§ Assignment
An exact, word-for-word copy of the entries is required, beginning at the line that contains "(499, 315) = (412, 397): turquoise" and ending at the last line, both included.
+++ Records to process +++
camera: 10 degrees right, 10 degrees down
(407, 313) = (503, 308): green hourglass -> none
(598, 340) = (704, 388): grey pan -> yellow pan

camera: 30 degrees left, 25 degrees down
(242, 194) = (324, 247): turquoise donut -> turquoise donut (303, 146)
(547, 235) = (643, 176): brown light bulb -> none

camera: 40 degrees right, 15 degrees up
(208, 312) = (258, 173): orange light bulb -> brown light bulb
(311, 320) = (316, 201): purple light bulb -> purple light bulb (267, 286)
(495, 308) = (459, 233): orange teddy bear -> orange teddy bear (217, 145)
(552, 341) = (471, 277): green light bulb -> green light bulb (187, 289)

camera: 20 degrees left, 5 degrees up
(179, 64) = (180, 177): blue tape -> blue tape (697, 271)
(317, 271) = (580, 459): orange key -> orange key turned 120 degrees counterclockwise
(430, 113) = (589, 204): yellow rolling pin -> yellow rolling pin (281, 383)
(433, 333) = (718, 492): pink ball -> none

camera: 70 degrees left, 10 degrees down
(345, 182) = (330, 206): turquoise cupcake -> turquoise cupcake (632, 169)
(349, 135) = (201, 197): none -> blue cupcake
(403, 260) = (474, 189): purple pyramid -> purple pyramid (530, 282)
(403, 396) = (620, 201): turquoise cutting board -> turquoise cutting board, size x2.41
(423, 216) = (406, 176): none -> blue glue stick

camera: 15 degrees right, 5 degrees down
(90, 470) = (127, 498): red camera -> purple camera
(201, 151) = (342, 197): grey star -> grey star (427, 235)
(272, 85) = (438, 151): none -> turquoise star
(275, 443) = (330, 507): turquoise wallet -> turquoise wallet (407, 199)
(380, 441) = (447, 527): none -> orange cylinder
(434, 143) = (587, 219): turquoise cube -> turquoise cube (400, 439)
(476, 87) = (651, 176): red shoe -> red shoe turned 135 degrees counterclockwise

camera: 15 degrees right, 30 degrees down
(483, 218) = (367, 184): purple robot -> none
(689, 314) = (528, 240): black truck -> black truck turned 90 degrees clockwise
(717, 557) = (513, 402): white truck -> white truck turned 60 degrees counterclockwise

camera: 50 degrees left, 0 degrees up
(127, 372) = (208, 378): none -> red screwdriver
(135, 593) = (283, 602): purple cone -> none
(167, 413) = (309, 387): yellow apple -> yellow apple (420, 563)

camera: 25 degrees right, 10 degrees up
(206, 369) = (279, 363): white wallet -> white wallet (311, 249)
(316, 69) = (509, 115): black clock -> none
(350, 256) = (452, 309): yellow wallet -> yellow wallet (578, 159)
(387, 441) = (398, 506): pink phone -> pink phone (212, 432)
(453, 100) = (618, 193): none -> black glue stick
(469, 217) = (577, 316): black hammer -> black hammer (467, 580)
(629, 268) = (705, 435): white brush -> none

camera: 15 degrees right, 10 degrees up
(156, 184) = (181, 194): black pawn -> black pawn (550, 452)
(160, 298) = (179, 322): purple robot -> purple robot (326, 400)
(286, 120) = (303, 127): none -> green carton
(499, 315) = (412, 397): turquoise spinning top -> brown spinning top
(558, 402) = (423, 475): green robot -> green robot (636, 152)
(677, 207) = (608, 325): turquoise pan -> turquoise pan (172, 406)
+++
§ Your solution
(499, 315) = (412, 397): turquoise spinning top -> brown spinning top
(558, 402) = (423, 475): green robot -> green robot (636, 152)
(677, 207) = (608, 325): turquoise pan -> turquoise pan (172, 406)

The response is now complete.